Activity:
When the records are reproduced, each one must match exactly, and no picture may be kept.

(Provided data begins)

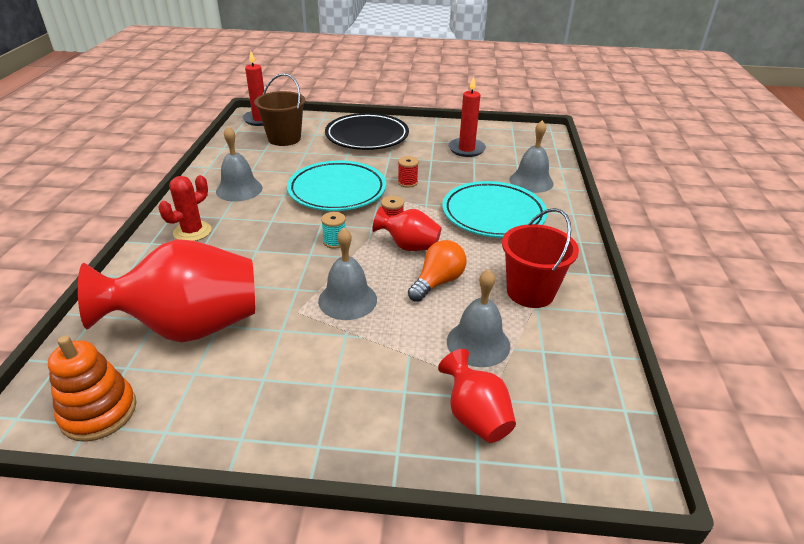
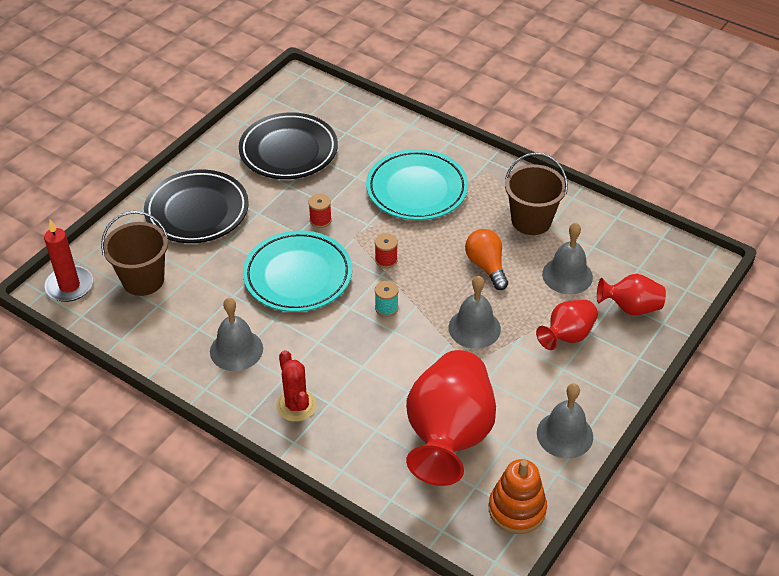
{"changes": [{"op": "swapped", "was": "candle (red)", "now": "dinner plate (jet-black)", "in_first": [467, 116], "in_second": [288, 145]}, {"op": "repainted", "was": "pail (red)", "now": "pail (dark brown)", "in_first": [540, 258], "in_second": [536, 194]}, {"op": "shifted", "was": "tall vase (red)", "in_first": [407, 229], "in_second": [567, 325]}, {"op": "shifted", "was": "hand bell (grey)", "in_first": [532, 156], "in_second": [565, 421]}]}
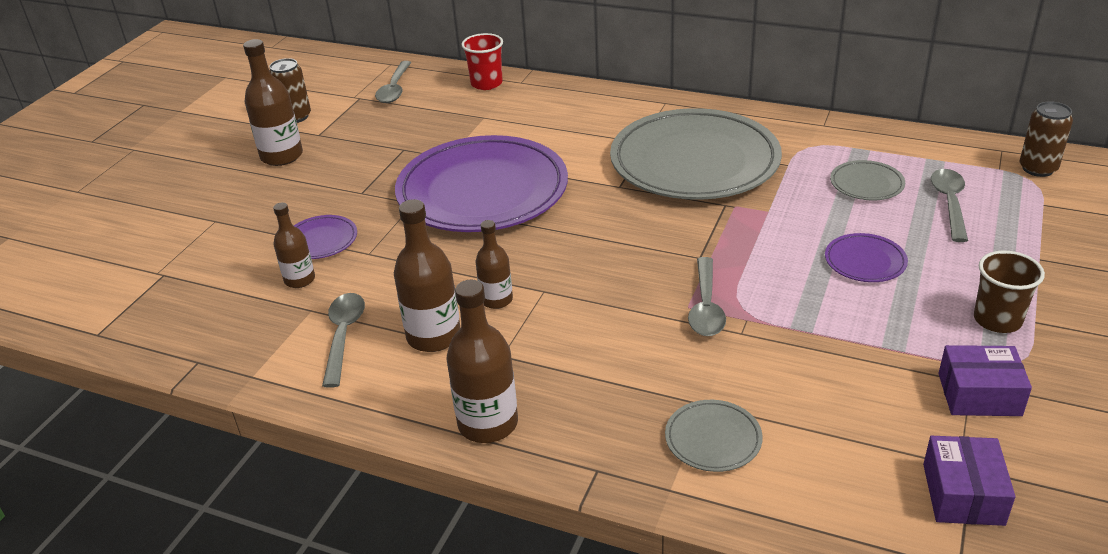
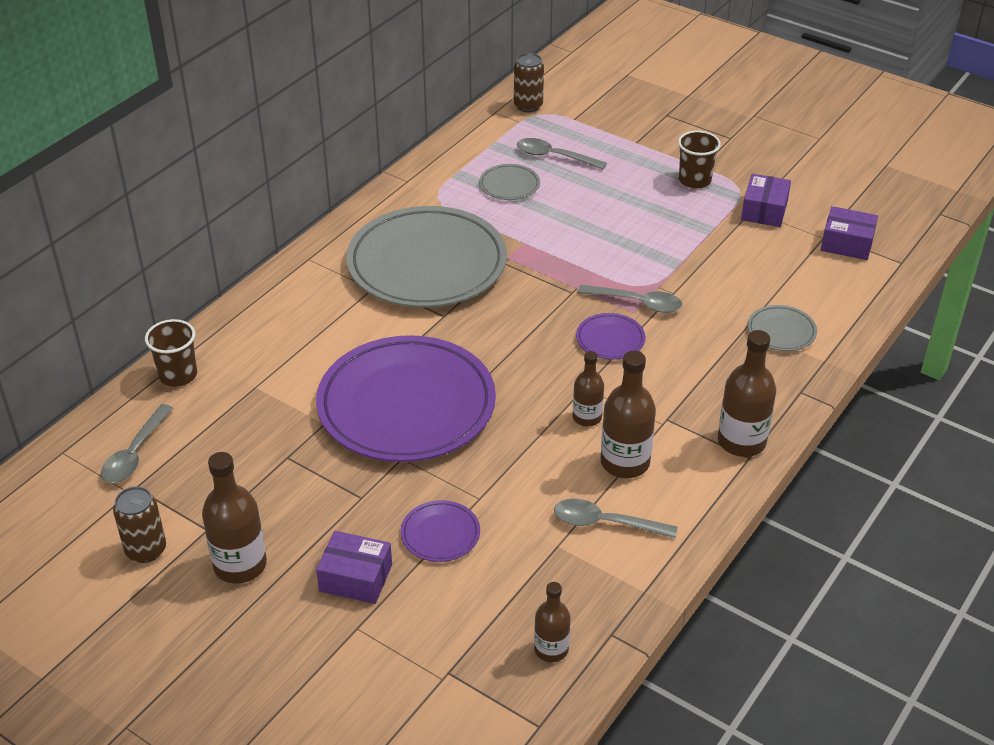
{"changes": [{"op": "rotated", "was": "teaspoon (grey)", "in_first": [393, 82], "in_second": [137, 443], "clockwise": 90}, {"op": "repainted", "was": "cup (red)", "now": "cup (dark brown)", "in_first": [482, 61], "in_second": [171, 353]}, {"op": "new", "now": "package (purple)", "in_second": [354, 567]}, {"op": "shifted", "was": "bottle (dark brown)", "in_first": [294, 245], "in_second": [552, 622]}, {"op": "shifted", "was": "dinner plate (purple)", "in_first": [866, 257], "in_second": [610, 336]}]}
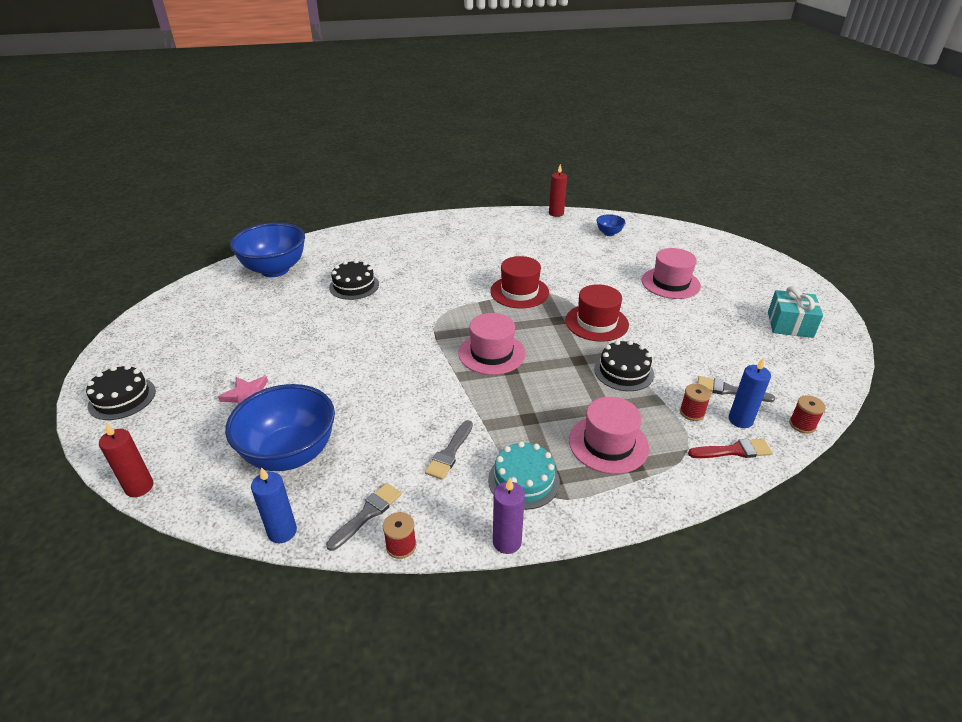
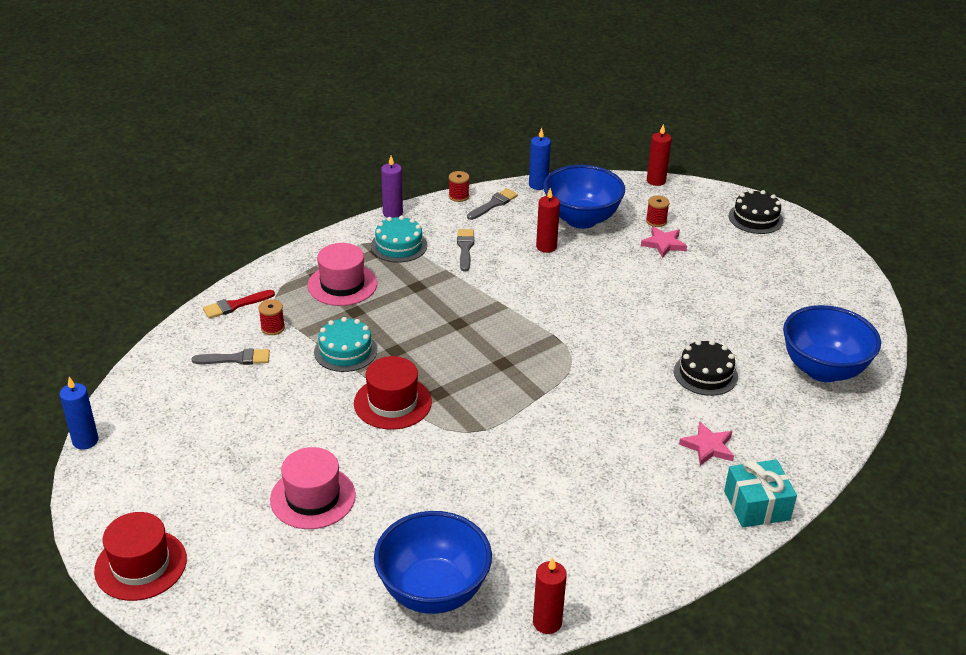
{"changes": [{"op": "shifted", "was": "candle (royal blue)", "in_first": [750, 392], "in_second": [79, 413]}, {"op": "shifted", "was": "tall hat (red)", "in_first": [519, 282], "in_second": [140, 556]}, {"op": "repainted", "was": "gateau (jet-black)", "now": "gateau (turquoise)", "in_first": [624, 365], "in_second": [345, 344]}, {"op": "scaled", "was": "serving bowl (royal blue)", "in_first": [611, 225], "in_second": [433, 562], "ratio": 2.26}, {"op": "rotated", "was": "paint brush (grey)", "in_first": [363, 517], "in_second": [492, 204], "clockwise": -150}, {"op": "new", "now": "candle (red)", "in_second": [548, 220]}, {"op": "shifted", "was": "spool (red)", "in_first": [807, 414], "in_second": [658, 211]}, {"op": "new", "now": "star shape (rosy)", "in_second": [706, 443]}, {"op": "shifted", "was": "gift (turquoise)", "in_first": [795, 312], "in_second": [760, 493]}, {"op": "gone", "was": "tall hat (rosy)", "in_first": [492, 344]}]}
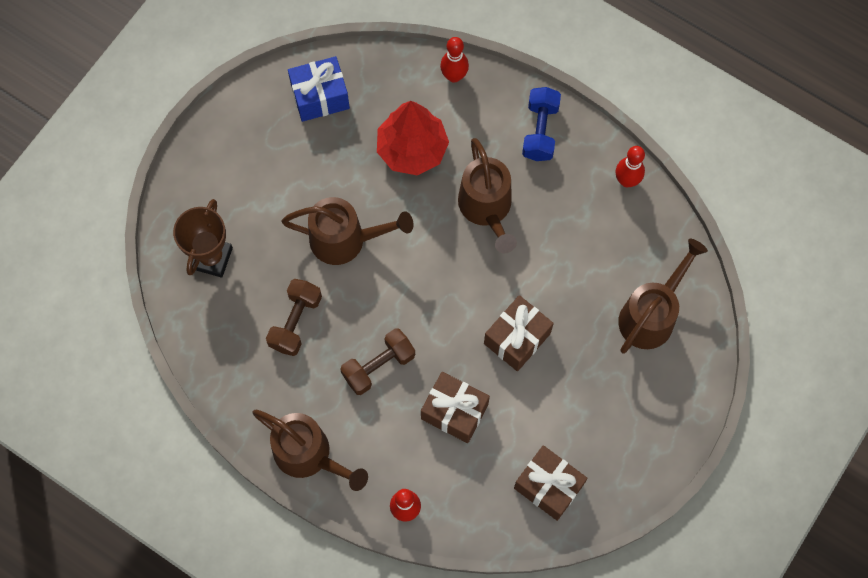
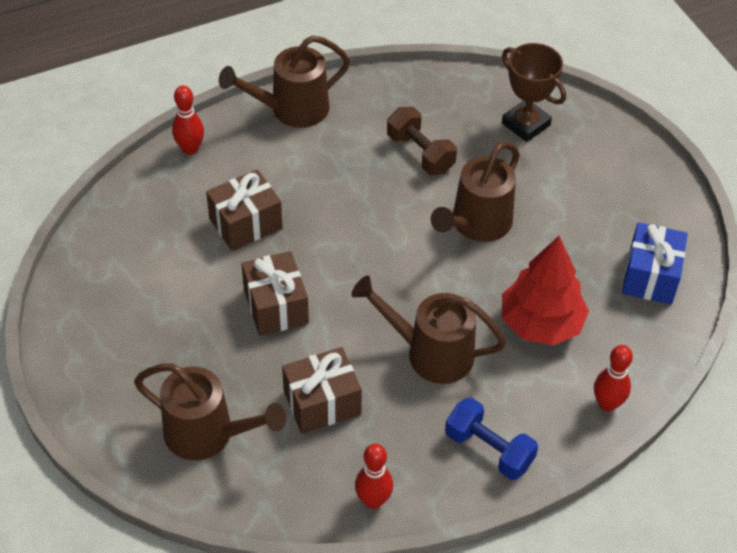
{"changes": [{"op": "rotated", "was": "watering pot (dark brown)", "in_first": [663, 296], "in_second": [210, 411], "clockwise": -45}, {"op": "shifted", "was": "gift (dark brown)", "in_first": [551, 483], "in_second": [322, 390]}, {"op": "gone", "was": "free weight (dark brown)", "in_first": [377, 361]}]}
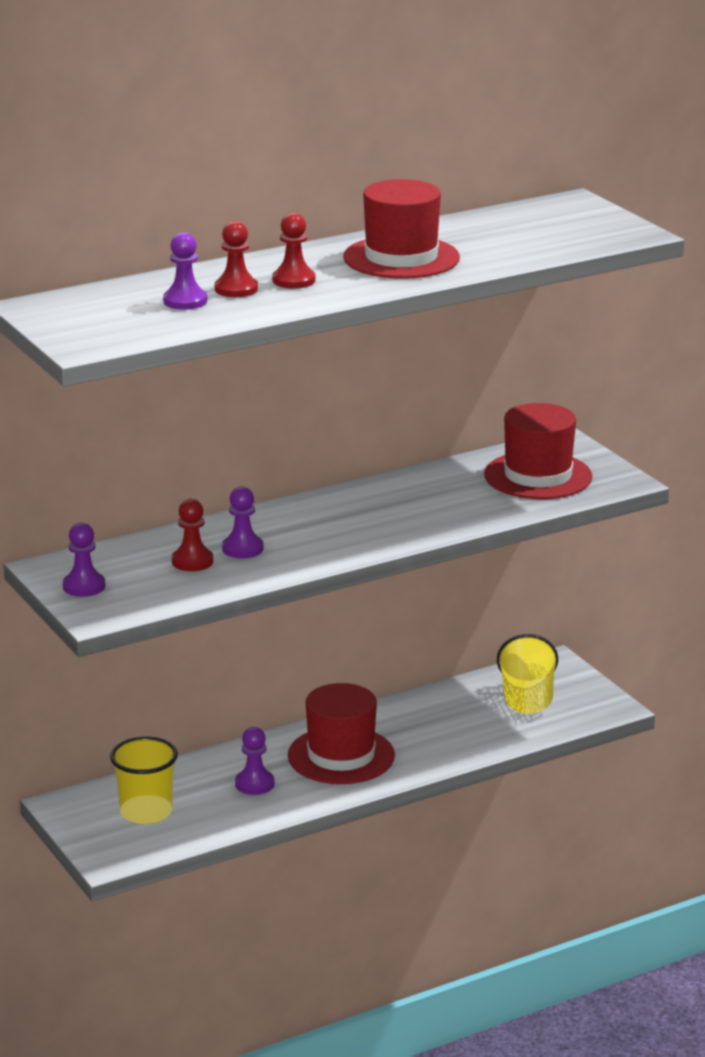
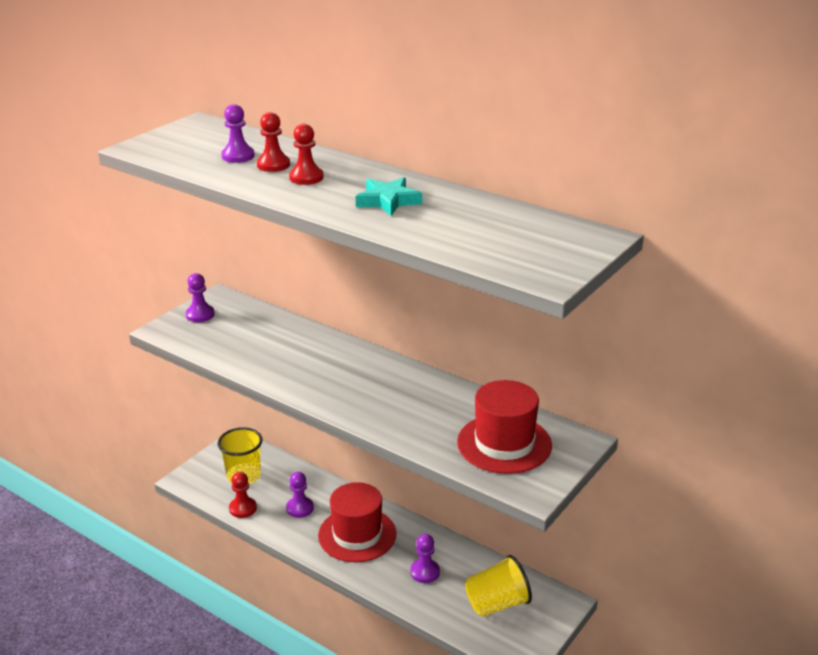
{"changes": [{"op": "shifted", "was": "game pawn (red)", "in_first": [192, 535], "in_second": [243, 495]}, {"op": "swapped", "was": "tall hat (red)", "now": "star shape (turquoise)", "in_first": [401, 229], "in_second": [389, 196]}, {"op": "shifted", "was": "game pawn (purple)", "in_first": [243, 523], "in_second": [425, 558]}]}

(Provided data ends)

Response below:
{"changes": [{"op": "swapped", "was": "candle (red)", "now": "dinner plate (jet-black)", "in_first": [467, 116], "in_second": [288, 145]}, {"op": "repainted", "was": "pail (red)", "now": "pail (dark brown)", "in_first": [540, 258], "in_second": [536, 194]}, {"op": "shifted", "was": "tall vase (red)", "in_first": [407, 229], "in_second": [567, 325]}, {"op": "shifted", "was": "hand bell (grey)", "in_first": [532, 156], "in_second": [565, 421]}]}
{"changes": [{"op": "rotated", "was": "teaspoon (grey)", "in_first": [393, 82], "in_second": [137, 443], "clockwise": 90}, {"op": "repainted", "was": "cup (red)", "now": "cup (dark brown)", "in_first": [482, 61], "in_second": [171, 353]}, {"op": "new", "now": "package (purple)", "in_second": [354, 567]}, {"op": "shifted", "was": "bottle (dark brown)", "in_first": [294, 245], "in_second": [552, 622]}, {"op": "shifted", "was": "dinner plate (purple)", "in_first": [866, 257], "in_second": [610, 336]}]}
{"changes": [{"op": "shifted", "was": "candle (royal blue)", "in_first": [750, 392], "in_second": [79, 413]}, {"op": "shifted", "was": "tall hat (red)", "in_first": [519, 282], "in_second": [140, 556]}, {"op": "repainted", "was": "gateau (jet-black)", "now": "gateau (turquoise)", "in_first": [624, 365], "in_second": [345, 344]}, {"op": "scaled", "was": "serving bowl (royal blue)", "in_first": [611, 225], "in_second": [433, 562], "ratio": 2.26}, {"op": "rotated", "was": "paint brush (grey)", "in_first": [363, 517], "in_second": [492, 204], "clockwise": -150}, {"op": "new", "now": "candle (red)", "in_second": [548, 220]}, {"op": "shifted", "was": "spool (red)", "in_first": [807, 414], "in_second": [658, 211]}, {"op": "new", "now": "star shape (rosy)", "in_second": [706, 443]}, {"op": "shifted", "was": "gift (turquoise)", "in_first": [795, 312], "in_second": [760, 493]}, {"op": "gone", "was": "tall hat (rosy)", "in_first": [492, 344]}]}
{"changes": [{"op": "rotated", "was": "watering pot (dark brown)", "in_first": [663, 296], "in_second": [210, 411], "clockwise": -45}, {"op": "shifted", "was": "gift (dark brown)", "in_first": [551, 483], "in_second": [322, 390]}, {"op": "gone", "was": "free weight (dark brown)", "in_first": [377, 361]}]}
{"changes": [{"op": "shifted", "was": "game pawn (red)", "in_first": [192, 535], "in_second": [243, 495]}, {"op": "swapped", "was": "tall hat (red)", "now": "star shape (turquoise)", "in_first": [401, 229], "in_second": [389, 196]}, {"op": "shifted", "was": "game pawn (purple)", "in_first": [243, 523], "in_second": [425, 558]}]}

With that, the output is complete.